**DATA IN THIS EXERCISE**
────────────────────────────────────────

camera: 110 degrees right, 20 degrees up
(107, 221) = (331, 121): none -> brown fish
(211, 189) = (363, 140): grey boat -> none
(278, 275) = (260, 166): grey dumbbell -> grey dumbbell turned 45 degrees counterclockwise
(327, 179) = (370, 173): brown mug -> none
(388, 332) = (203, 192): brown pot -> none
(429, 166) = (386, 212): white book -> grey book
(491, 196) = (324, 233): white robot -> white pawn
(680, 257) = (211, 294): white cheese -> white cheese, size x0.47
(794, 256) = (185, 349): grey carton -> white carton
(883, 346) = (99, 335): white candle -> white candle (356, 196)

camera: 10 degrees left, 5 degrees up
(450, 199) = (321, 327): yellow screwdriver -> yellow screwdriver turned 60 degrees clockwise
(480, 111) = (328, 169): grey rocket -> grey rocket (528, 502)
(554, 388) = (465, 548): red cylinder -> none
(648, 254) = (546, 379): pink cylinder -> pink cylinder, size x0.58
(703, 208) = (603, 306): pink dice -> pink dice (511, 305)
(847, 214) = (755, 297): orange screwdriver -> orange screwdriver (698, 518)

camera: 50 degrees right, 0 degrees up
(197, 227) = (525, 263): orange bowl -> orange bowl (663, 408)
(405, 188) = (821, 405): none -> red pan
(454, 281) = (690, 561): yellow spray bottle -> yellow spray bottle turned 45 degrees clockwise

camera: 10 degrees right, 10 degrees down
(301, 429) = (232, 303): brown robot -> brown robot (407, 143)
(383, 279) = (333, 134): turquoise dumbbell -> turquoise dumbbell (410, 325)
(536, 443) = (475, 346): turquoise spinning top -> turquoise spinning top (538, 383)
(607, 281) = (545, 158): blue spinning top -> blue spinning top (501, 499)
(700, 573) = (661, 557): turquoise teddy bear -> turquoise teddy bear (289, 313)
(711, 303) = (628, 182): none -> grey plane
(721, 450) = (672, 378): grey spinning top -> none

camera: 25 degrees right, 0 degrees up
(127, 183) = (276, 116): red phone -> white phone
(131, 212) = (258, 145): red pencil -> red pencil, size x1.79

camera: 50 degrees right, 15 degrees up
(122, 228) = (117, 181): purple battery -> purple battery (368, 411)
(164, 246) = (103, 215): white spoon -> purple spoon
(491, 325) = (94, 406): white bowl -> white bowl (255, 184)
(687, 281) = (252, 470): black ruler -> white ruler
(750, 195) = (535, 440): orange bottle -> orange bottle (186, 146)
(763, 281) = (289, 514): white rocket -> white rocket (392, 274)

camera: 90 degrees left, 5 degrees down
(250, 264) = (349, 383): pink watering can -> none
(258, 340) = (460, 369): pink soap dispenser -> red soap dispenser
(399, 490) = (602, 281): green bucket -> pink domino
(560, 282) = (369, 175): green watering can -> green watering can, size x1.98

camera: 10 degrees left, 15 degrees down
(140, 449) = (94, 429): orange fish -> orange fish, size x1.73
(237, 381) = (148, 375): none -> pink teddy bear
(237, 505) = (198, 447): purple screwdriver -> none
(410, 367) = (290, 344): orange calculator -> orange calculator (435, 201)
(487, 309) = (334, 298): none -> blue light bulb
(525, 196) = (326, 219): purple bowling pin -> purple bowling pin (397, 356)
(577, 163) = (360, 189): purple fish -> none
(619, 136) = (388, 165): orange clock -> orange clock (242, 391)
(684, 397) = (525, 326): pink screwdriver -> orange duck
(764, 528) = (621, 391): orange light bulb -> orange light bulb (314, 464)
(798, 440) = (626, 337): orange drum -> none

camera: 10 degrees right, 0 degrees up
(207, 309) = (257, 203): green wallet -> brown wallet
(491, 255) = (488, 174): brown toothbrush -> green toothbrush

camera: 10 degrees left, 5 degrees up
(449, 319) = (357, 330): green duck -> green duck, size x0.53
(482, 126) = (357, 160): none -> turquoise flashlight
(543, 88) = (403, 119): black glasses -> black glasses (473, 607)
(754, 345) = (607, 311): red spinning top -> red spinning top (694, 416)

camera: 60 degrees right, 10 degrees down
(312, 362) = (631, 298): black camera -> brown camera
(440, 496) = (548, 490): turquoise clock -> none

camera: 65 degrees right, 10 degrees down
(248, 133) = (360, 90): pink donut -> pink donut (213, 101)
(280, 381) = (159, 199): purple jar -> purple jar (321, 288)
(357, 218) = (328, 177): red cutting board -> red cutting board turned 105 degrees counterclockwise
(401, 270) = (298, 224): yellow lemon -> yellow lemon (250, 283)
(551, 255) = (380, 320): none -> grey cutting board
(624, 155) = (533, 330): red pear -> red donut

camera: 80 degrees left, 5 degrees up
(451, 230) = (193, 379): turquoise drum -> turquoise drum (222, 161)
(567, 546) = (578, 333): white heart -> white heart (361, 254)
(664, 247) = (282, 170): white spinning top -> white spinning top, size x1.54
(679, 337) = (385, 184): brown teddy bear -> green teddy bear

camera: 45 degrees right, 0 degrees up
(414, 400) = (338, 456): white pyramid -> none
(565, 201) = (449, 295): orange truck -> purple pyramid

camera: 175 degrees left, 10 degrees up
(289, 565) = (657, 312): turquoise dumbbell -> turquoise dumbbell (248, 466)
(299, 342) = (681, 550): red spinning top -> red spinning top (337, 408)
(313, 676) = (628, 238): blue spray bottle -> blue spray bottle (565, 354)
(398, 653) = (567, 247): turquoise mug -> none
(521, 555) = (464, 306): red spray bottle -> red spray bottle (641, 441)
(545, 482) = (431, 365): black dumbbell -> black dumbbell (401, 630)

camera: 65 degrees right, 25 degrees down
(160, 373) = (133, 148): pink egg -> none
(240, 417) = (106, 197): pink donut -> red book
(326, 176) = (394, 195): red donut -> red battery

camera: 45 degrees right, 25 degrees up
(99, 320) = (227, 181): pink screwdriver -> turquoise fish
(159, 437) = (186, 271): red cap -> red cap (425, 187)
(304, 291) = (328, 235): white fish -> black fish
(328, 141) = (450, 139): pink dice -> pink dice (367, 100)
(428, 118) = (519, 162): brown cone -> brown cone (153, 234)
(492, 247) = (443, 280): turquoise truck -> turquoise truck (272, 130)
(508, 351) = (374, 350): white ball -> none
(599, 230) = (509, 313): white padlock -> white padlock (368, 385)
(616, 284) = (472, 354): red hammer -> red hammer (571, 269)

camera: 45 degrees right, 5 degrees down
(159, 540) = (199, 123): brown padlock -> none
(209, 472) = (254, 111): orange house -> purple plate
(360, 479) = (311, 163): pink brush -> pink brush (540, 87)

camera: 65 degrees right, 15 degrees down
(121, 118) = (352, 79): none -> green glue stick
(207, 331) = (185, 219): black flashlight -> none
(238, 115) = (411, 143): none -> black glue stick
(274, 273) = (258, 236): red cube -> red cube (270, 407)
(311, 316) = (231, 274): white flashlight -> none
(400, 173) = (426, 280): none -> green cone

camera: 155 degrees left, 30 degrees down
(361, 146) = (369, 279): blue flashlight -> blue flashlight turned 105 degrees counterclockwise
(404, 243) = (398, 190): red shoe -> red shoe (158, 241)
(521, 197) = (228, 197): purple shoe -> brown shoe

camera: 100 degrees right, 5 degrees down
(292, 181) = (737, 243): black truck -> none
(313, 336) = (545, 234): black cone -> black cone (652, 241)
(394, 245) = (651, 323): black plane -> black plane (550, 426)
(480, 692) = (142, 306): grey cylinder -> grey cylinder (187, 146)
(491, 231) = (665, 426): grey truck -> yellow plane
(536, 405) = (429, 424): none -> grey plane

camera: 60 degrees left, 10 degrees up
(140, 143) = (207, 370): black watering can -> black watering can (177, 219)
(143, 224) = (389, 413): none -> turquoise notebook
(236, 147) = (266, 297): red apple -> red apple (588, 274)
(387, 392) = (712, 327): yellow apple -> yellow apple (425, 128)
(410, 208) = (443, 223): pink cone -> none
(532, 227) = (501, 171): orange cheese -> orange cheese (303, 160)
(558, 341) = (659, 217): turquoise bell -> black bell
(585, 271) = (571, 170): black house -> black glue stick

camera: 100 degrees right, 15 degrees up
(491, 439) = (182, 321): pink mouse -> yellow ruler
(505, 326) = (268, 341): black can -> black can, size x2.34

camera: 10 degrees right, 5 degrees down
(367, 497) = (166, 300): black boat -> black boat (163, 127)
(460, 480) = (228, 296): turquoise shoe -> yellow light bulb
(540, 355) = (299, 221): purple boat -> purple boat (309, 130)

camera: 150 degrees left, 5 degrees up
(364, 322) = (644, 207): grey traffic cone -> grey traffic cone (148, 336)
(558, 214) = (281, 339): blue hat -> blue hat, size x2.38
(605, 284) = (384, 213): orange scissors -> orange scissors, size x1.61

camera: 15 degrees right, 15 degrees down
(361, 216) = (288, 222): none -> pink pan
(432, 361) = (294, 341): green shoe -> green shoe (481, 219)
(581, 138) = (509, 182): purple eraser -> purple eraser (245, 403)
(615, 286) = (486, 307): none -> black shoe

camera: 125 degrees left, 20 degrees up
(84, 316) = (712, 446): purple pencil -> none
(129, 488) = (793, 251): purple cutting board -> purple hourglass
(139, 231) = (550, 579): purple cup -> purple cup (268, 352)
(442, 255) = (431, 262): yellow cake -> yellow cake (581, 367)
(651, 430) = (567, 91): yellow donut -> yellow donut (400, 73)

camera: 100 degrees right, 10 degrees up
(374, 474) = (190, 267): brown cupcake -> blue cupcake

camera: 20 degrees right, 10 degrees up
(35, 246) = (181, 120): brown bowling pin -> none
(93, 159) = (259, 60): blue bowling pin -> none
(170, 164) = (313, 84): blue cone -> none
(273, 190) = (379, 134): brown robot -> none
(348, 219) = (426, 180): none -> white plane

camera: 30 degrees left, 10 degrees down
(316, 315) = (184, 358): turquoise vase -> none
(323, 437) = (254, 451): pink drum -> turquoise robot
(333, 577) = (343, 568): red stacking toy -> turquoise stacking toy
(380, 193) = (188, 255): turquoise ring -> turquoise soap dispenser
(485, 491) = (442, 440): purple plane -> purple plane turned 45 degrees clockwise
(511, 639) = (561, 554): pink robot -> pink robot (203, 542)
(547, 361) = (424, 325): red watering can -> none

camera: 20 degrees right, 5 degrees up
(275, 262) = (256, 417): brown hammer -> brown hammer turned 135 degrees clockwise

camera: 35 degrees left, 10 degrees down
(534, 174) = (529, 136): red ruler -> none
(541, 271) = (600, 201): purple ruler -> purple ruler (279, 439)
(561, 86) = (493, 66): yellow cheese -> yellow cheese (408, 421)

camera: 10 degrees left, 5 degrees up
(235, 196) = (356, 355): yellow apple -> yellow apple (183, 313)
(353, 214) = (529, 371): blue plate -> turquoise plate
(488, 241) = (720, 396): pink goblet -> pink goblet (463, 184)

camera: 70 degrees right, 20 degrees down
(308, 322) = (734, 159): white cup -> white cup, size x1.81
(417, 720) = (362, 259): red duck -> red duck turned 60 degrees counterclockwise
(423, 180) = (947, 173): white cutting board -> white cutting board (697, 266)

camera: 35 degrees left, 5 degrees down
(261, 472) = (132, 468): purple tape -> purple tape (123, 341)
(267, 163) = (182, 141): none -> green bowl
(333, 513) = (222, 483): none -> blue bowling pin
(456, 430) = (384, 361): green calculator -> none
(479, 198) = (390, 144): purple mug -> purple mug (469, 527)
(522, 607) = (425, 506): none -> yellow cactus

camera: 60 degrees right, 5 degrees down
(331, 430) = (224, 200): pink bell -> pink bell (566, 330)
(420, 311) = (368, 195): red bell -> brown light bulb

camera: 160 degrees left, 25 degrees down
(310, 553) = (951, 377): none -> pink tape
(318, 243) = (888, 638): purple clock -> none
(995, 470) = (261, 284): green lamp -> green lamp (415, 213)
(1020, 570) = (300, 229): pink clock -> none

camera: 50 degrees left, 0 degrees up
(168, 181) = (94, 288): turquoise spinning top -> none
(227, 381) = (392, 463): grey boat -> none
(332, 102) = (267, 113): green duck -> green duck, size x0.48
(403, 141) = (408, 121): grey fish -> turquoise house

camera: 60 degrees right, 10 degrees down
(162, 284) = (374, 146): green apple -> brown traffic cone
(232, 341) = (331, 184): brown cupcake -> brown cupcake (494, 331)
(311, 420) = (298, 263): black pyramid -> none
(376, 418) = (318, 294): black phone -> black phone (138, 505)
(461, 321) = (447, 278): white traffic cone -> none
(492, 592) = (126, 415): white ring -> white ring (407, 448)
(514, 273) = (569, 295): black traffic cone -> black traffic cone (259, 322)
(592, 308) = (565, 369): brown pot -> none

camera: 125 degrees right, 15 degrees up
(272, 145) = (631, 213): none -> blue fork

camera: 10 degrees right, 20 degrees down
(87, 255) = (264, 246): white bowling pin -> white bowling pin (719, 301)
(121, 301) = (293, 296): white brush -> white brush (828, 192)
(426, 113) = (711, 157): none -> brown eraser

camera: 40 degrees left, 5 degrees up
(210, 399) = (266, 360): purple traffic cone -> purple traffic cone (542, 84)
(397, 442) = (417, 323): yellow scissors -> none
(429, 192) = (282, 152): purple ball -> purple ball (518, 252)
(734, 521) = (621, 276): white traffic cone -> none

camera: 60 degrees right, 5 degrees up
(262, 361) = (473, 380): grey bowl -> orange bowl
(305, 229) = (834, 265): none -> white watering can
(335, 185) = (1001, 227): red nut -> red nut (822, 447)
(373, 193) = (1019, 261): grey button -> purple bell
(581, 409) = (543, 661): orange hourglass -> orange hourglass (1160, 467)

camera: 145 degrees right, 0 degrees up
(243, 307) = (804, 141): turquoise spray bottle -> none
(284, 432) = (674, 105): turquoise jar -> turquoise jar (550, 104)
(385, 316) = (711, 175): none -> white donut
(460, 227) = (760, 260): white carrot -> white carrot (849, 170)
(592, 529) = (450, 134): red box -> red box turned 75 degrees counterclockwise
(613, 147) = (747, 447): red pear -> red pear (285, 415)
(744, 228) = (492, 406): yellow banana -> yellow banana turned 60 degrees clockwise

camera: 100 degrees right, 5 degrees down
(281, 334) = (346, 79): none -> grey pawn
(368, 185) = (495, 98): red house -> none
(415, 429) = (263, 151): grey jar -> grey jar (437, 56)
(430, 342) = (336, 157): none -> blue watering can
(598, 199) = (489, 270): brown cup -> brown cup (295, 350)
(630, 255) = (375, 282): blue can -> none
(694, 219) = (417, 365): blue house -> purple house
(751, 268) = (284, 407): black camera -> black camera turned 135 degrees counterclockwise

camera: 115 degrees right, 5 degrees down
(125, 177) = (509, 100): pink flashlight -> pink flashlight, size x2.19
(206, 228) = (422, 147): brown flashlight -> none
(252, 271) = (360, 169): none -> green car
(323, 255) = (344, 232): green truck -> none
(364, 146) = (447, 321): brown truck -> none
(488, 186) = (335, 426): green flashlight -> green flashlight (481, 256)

────────────────────────────────────────

**WHAT THIS TASK INVOLVES**
Please report all lines in the entries where "tape" appears.

**SOLUTION TO THE PROBLEM**
(261, 472) = (132, 468): purple tape -> purple tape (123, 341)
(310, 553) = (951, 377): none -> pink tape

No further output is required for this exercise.